### Data section:
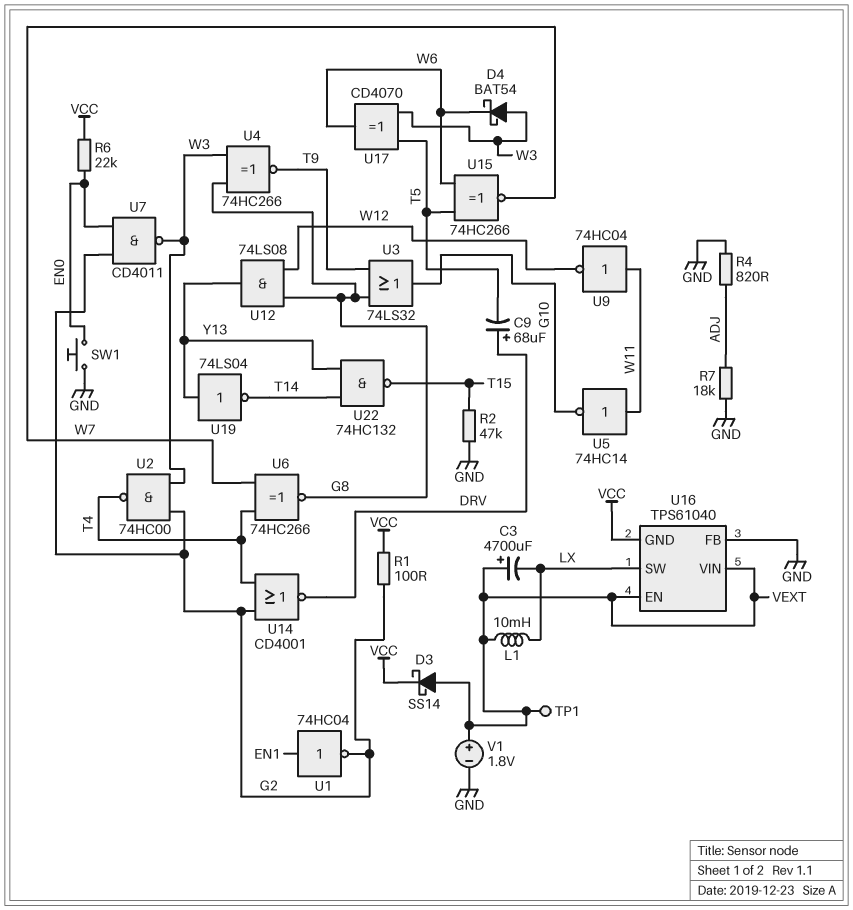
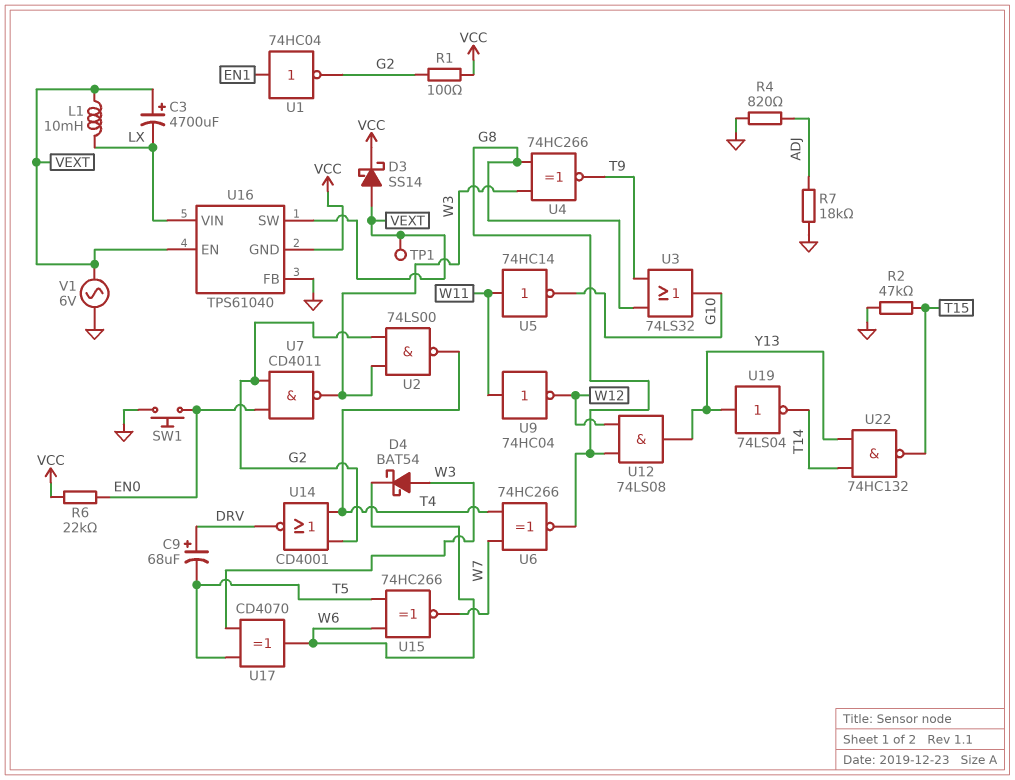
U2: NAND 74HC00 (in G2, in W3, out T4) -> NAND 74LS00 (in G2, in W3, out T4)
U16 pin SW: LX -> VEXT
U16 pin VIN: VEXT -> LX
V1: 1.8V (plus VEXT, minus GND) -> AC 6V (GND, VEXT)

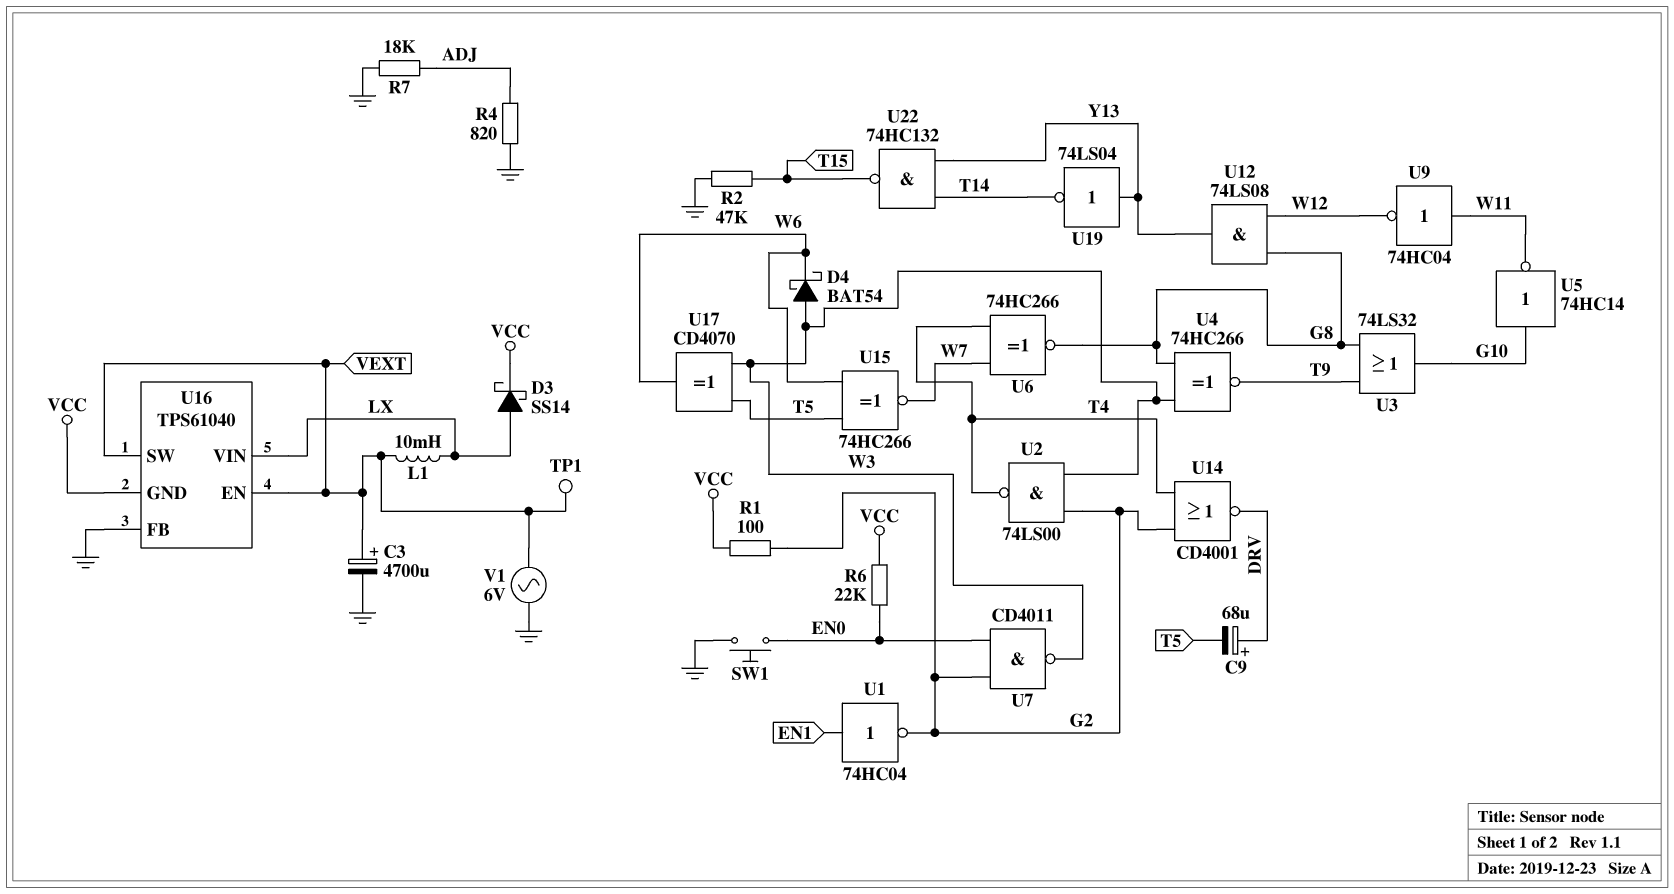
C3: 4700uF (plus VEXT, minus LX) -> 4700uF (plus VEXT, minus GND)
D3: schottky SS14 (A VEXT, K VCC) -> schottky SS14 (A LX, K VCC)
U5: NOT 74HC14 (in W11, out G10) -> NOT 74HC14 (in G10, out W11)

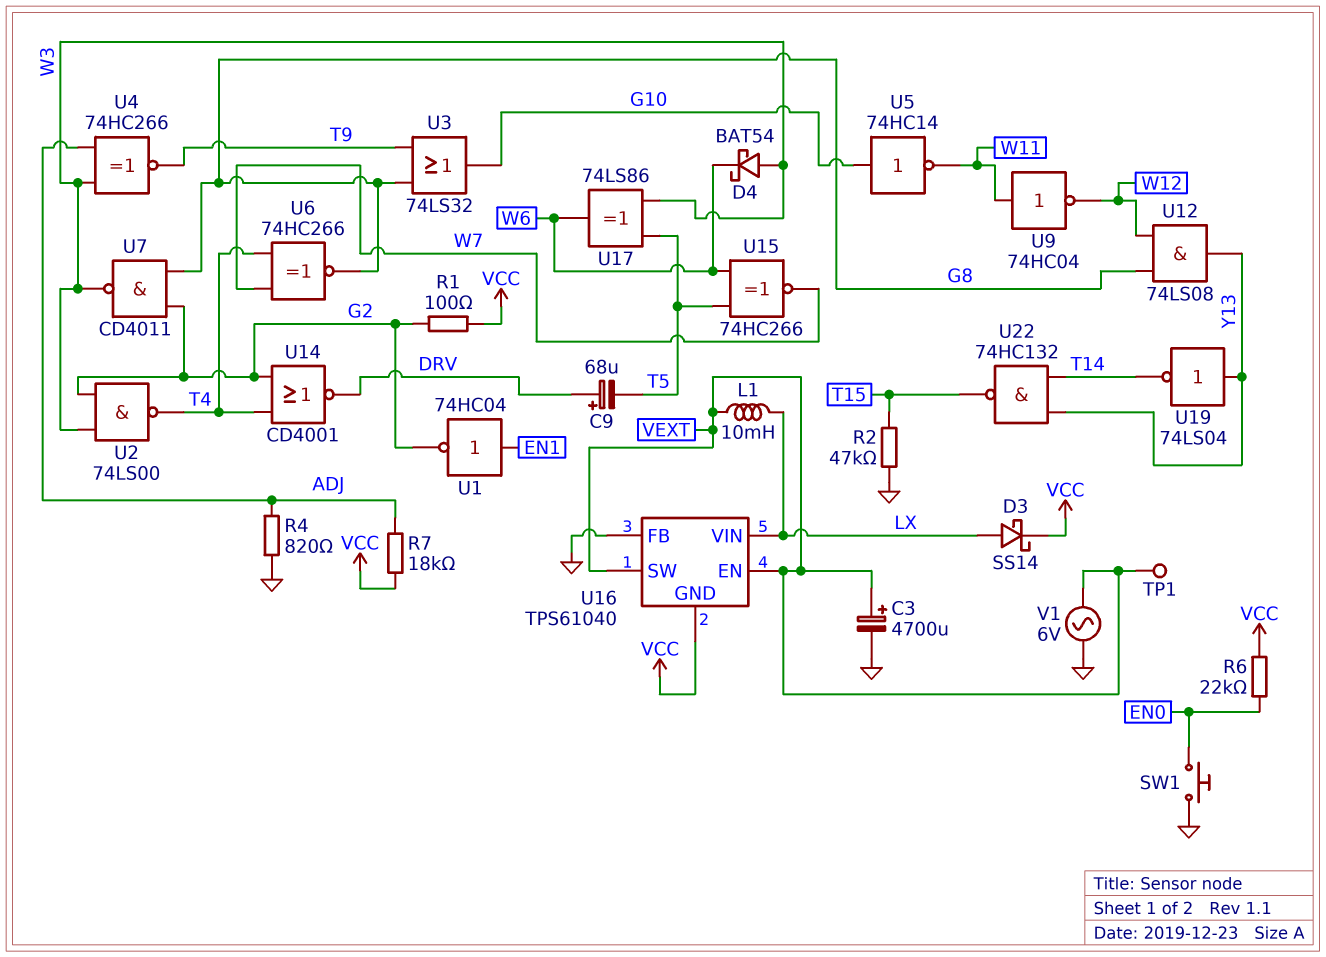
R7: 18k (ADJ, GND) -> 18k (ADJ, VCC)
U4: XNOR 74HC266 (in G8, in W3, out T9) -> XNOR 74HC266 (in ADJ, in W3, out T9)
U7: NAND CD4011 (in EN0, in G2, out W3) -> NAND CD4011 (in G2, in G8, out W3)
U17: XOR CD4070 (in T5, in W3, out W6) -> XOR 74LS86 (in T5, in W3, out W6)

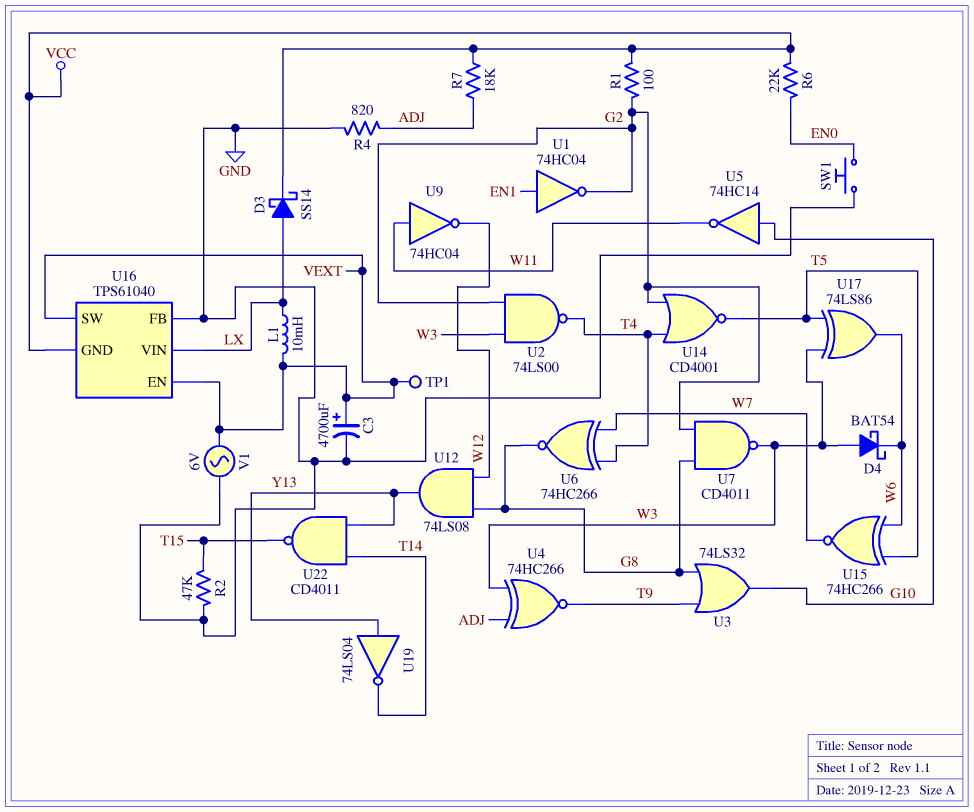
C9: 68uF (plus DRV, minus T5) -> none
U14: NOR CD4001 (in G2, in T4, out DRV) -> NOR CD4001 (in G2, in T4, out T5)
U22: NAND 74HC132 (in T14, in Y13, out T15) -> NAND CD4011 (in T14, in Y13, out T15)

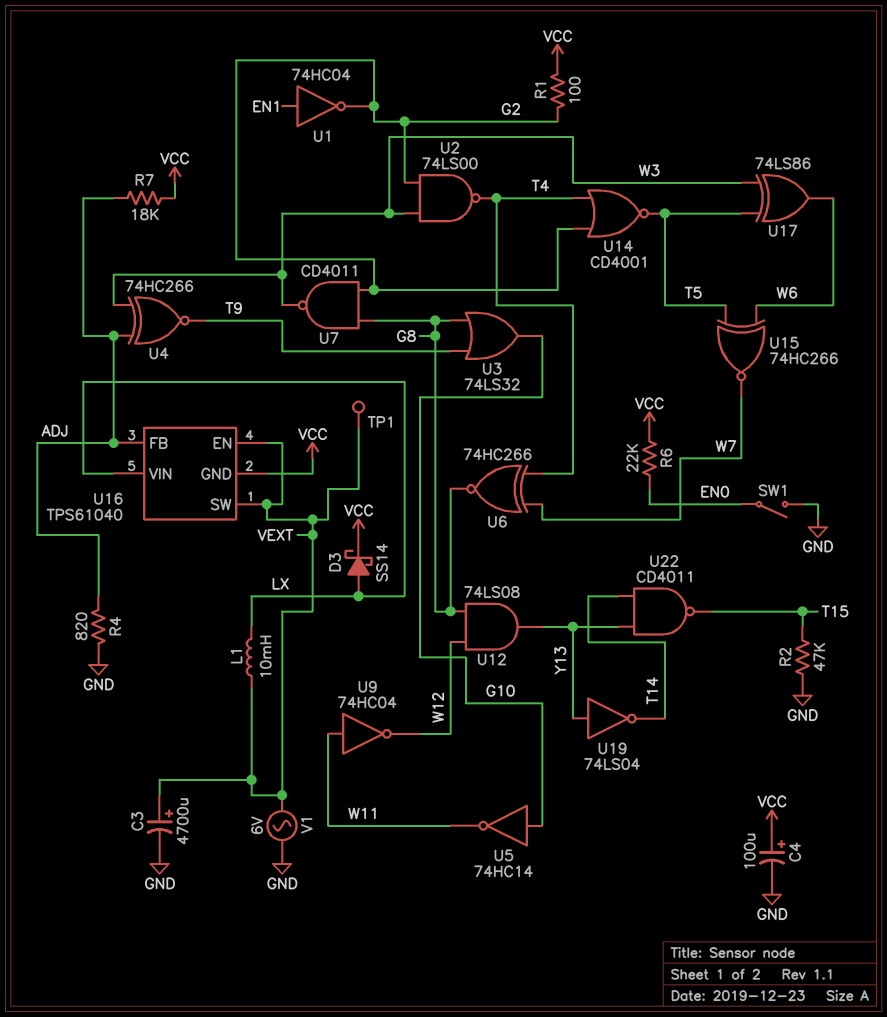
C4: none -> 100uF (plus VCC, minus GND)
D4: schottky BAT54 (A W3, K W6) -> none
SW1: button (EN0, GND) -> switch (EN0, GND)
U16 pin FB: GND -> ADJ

### What this task involves:
Only the lines from the one containing "U17: XOR CD4070" through the last line of the entries above should be copied, exactly as they are and without the pictures.

### Answer space:
U17: XOR CD4070 (in T5, in W3, out W6) -> XOR 74LS86 (in T5, in W3, out W6)

C9: 68uF (plus DRV, minus T5) -> none
U14: NOR CD4001 (in G2, in T4, out DRV) -> NOR CD4001 (in G2, in T4, out T5)
U22: NAND 74HC132 (in T14, in Y13, out T15) -> NAND CD4011 (in T14, in Y13, out T15)

C4: none -> 100uF (plus VCC, minus GND)
D4: schottky BAT54 (A W3, K W6) -> none
SW1: button (EN0, GND) -> switch (EN0, GND)
U16 pin FB: GND -> ADJ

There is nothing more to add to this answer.